======== GIVEN RECORDS

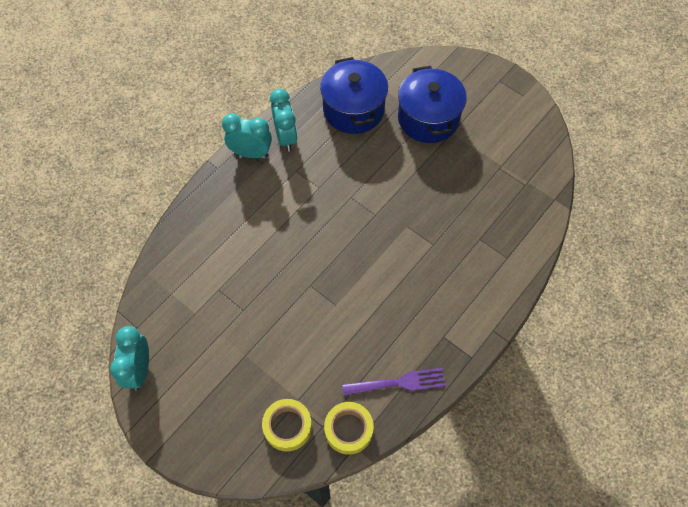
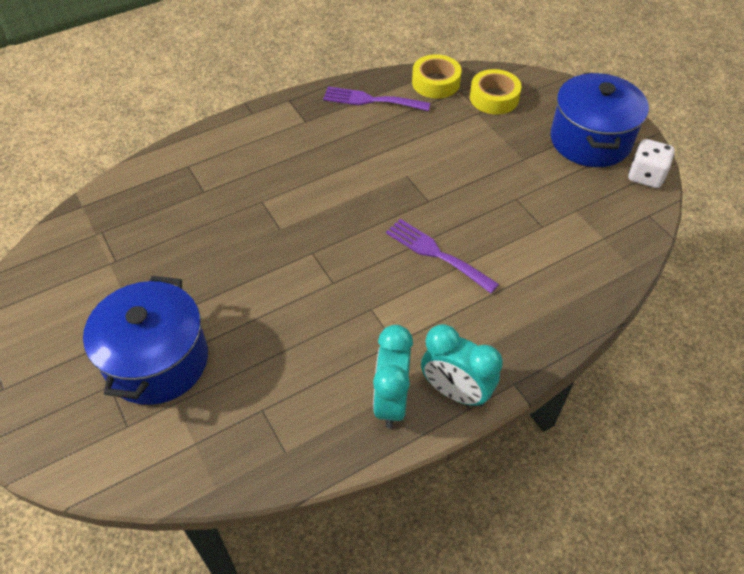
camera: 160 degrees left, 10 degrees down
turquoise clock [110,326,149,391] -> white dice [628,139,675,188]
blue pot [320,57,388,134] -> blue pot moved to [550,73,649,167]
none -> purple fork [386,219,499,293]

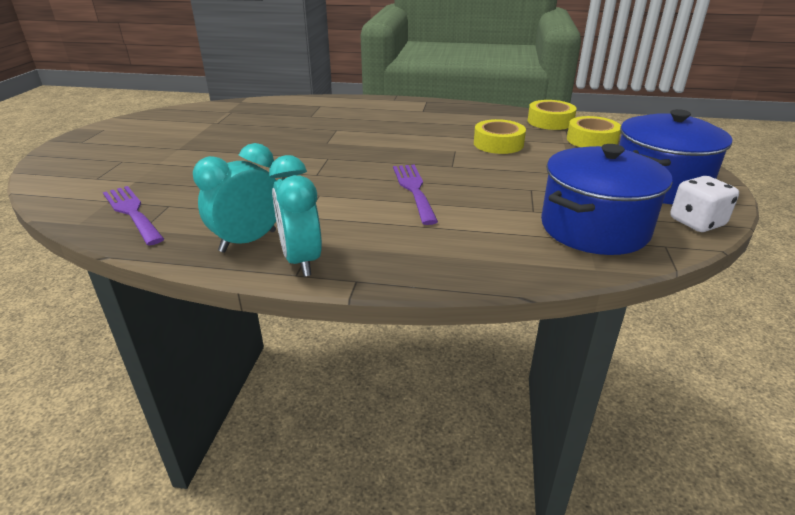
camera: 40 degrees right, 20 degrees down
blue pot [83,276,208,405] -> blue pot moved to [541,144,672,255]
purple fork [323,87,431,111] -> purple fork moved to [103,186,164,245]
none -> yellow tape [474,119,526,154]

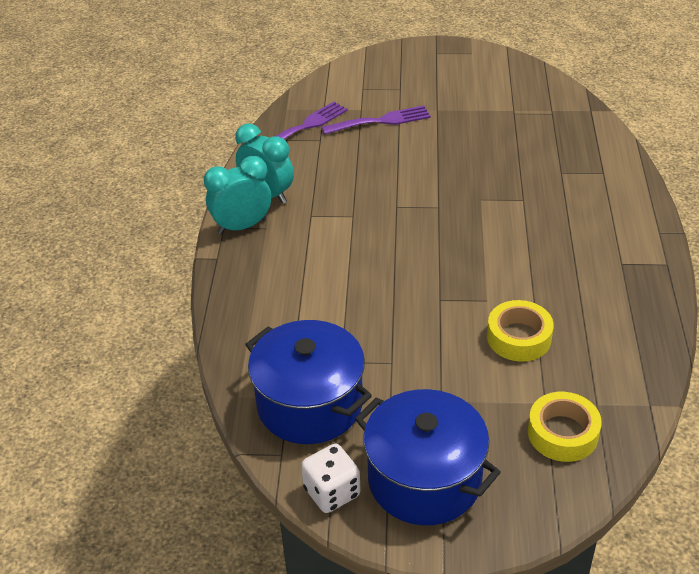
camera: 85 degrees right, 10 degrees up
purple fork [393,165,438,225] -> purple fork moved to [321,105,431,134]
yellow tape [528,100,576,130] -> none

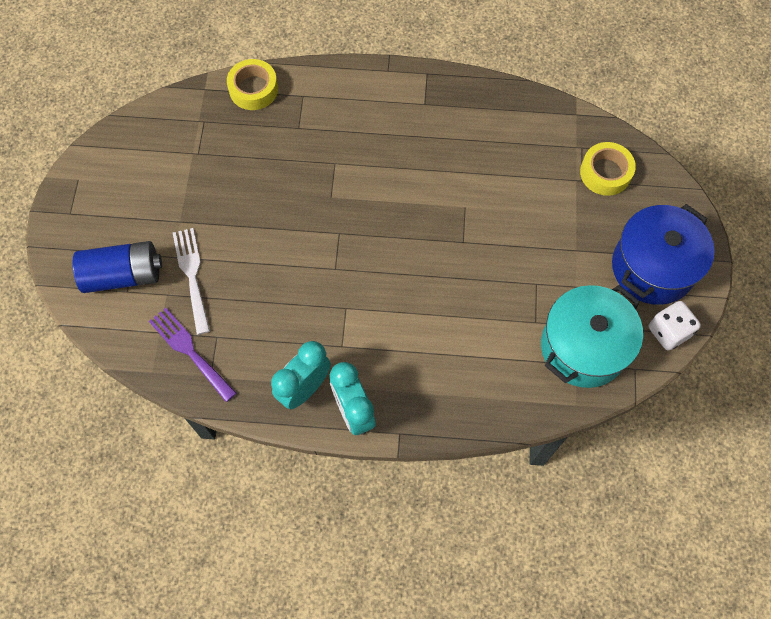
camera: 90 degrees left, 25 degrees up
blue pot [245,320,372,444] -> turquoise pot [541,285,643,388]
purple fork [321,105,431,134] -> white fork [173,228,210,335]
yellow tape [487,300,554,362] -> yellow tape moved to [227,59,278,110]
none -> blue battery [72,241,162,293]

================
======== GIVEN RECORDS

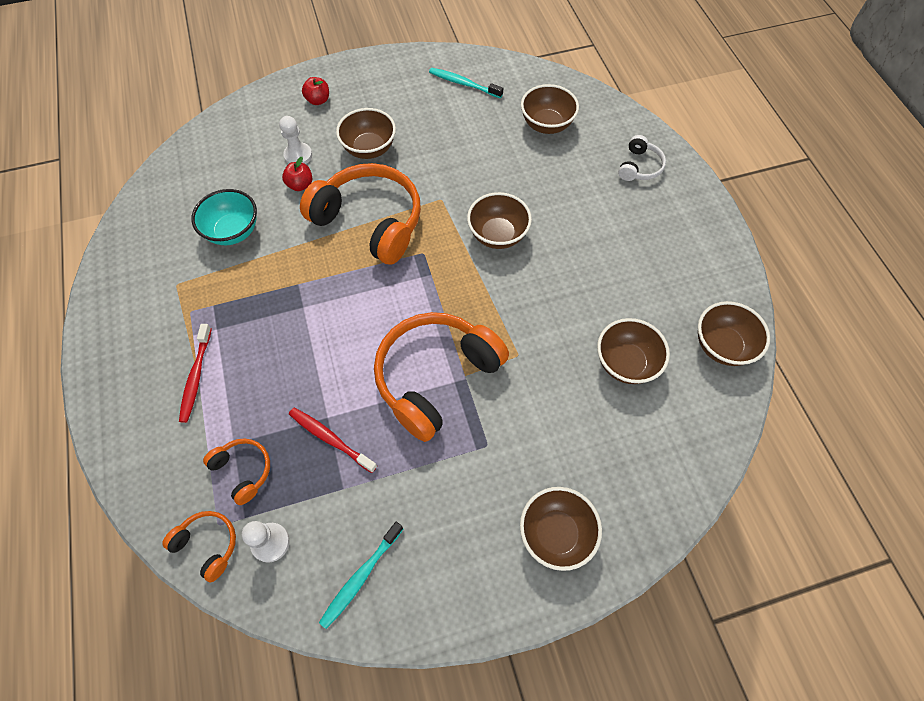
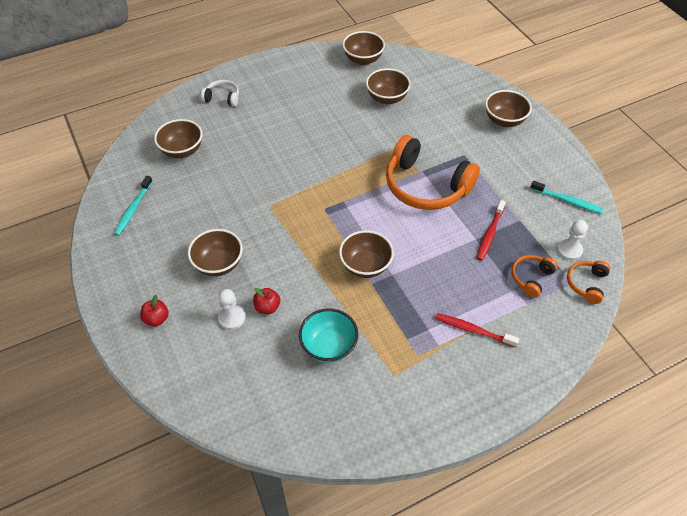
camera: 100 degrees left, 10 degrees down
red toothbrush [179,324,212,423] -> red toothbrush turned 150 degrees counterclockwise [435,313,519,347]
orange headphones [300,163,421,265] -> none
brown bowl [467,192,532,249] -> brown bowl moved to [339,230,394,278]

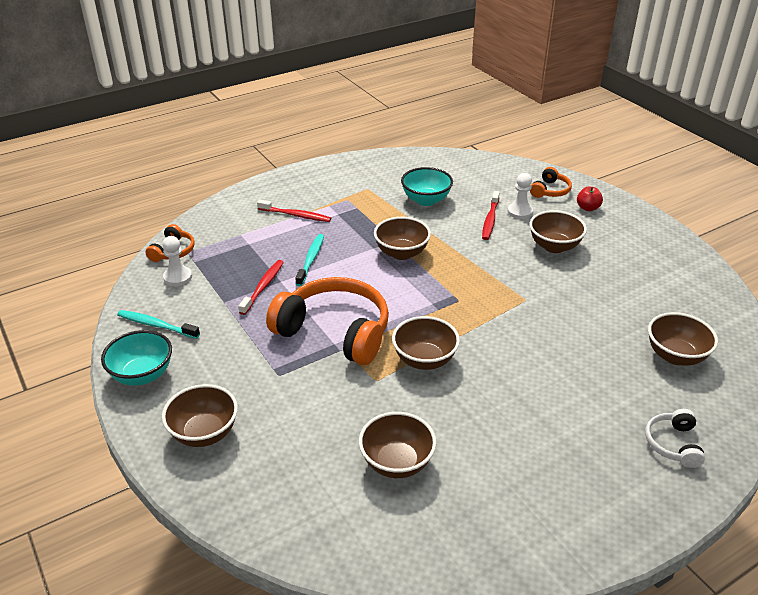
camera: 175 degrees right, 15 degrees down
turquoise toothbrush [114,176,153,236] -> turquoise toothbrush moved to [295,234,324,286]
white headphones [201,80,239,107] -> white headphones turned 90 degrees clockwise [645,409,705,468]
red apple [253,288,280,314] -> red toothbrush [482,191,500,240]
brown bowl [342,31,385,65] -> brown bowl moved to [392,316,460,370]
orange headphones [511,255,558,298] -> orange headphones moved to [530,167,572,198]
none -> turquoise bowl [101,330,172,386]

================
======== GIVEN RECORDS

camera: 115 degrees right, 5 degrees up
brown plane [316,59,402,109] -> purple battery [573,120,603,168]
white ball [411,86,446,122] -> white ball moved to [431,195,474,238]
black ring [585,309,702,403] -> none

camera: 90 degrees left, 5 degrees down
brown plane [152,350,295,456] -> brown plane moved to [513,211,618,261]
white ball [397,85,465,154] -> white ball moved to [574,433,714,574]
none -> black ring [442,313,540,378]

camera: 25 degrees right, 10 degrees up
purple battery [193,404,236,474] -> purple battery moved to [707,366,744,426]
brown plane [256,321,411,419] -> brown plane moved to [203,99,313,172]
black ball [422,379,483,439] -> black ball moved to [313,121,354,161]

================

> TASK DETAILS
Restate word for word the lines of the data above that begin at the line with "camera: 160 degrees left, 10 degrees down" and end at the line with "camera: 85 degrees right, 10 degrees up", keeping both ends and dropping every picture.

> RESULT
camera: 160 degrees left, 10 degrees down
turquoise clock [110,326,149,391] -> white dice [628,139,675,188]
blue pot [320,57,388,134] -> blue pot moved to [550,73,649,167]
none -> purple fork [386,219,499,293]

camera: 40 degrees right, 20 degrees down
blue pot [83,276,208,405] -> blue pot moved to [541,144,672,255]
purple fork [323,87,431,111] -> purple fork moved to [103,186,164,245]
none -> yellow tape [474,119,526,154]

camera: 85 degrees right, 10 degrees up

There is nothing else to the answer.